Data extracted from a collection:
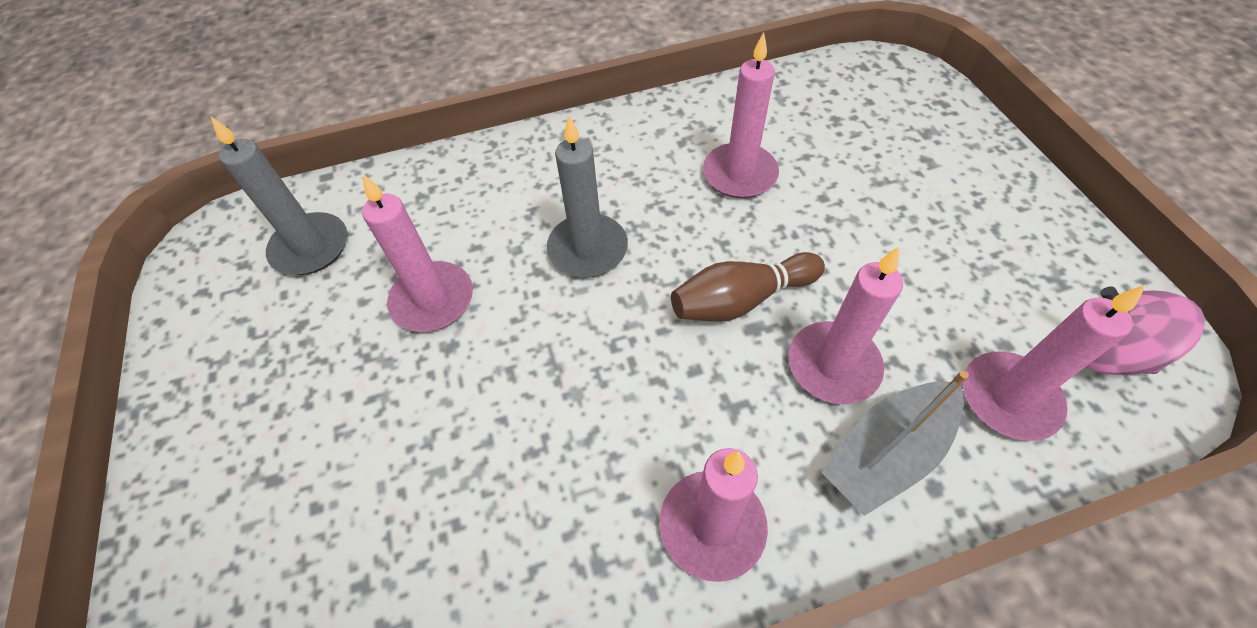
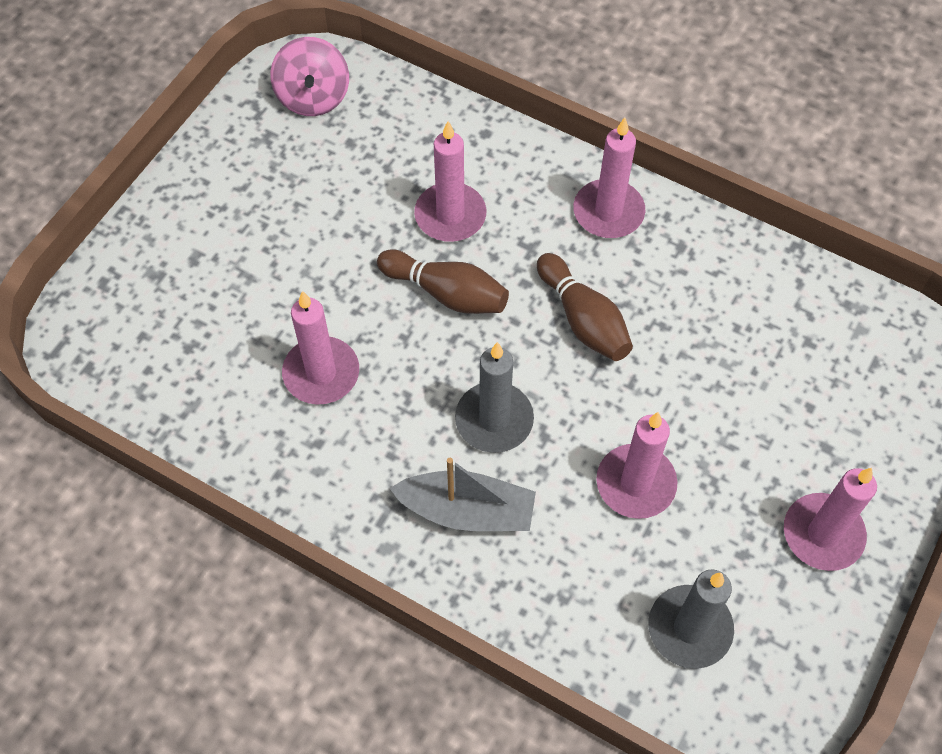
camera: 135 degrees left, 5 degrees up
(609, 386) = (583, 319): none -> brown bowling pin
(886, 453) = (485, 162): grey boat -> grey boat (467, 511)
(1009, 398) = (392, 126): pink candle -> pink candle (822, 534)

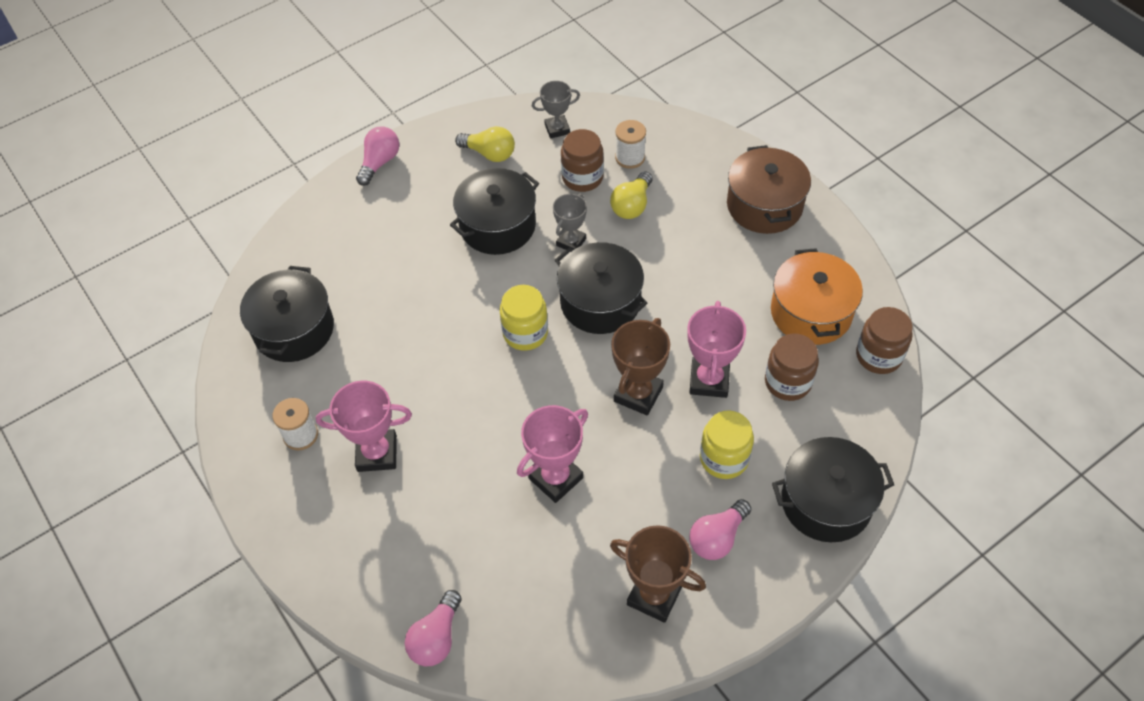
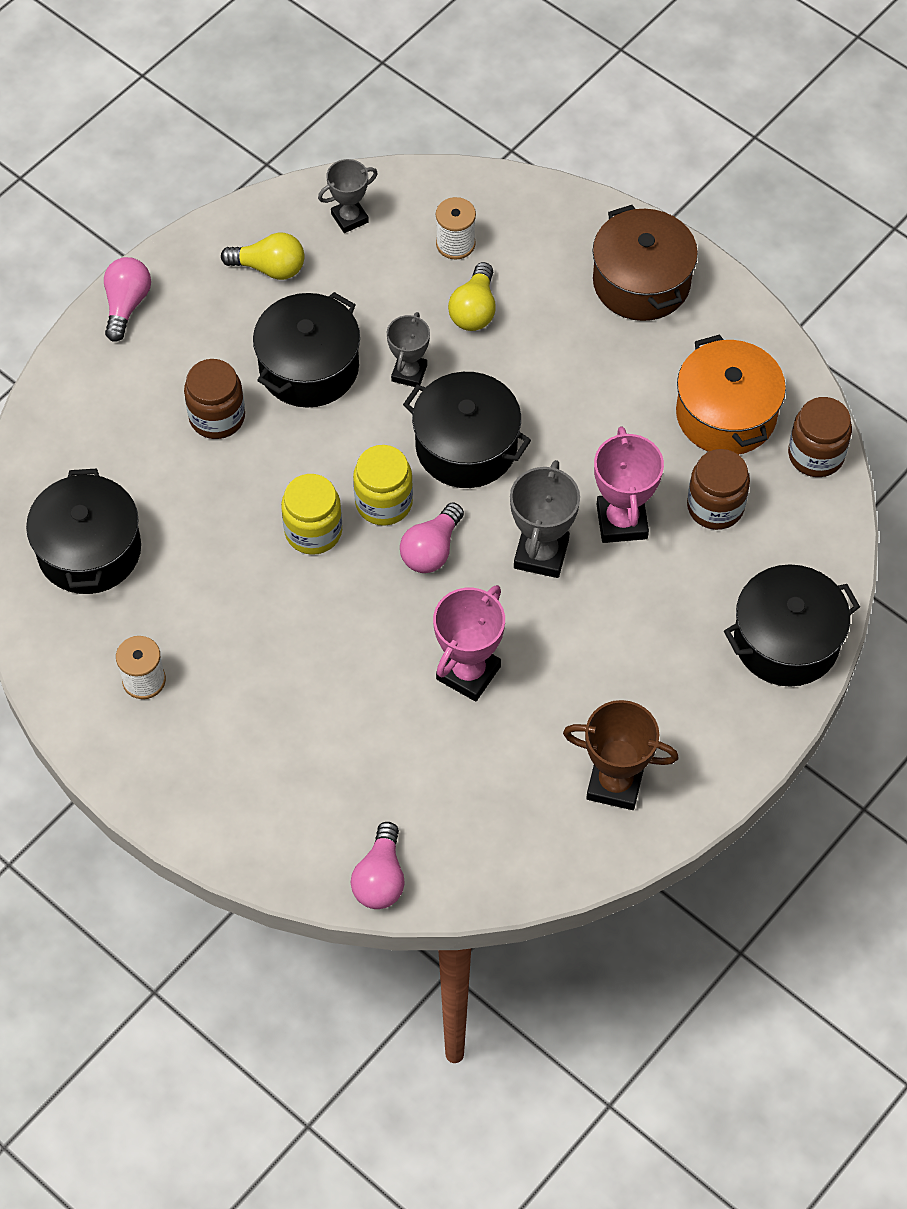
camera: 15 degrees left, 5 degrees up
(377, 453) = (245, 684): pink trophy -> none
(582, 177) = (401, 282): brown jar -> brown jar (217, 417)
(638, 394) = (541, 554): brown trophy -> grey trophy
(717, 538) = (671, 705): pink light bulb -> pink light bulb (431, 550)
(724, 458) = (659, 612): yellow jar -> yellow jar (313, 531)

* THE PROBLEM
Please return every line from the one that contains "(377, 453) = (245, 684): pink trophy -> none" through the end of the entries, exactly, leaving out all others.

* FINISHED EXERCISE
(377, 453) = (245, 684): pink trophy -> none
(582, 177) = (401, 282): brown jar -> brown jar (217, 417)
(638, 394) = (541, 554): brown trophy -> grey trophy
(717, 538) = (671, 705): pink light bulb -> pink light bulb (431, 550)
(724, 458) = (659, 612): yellow jar -> yellow jar (313, 531)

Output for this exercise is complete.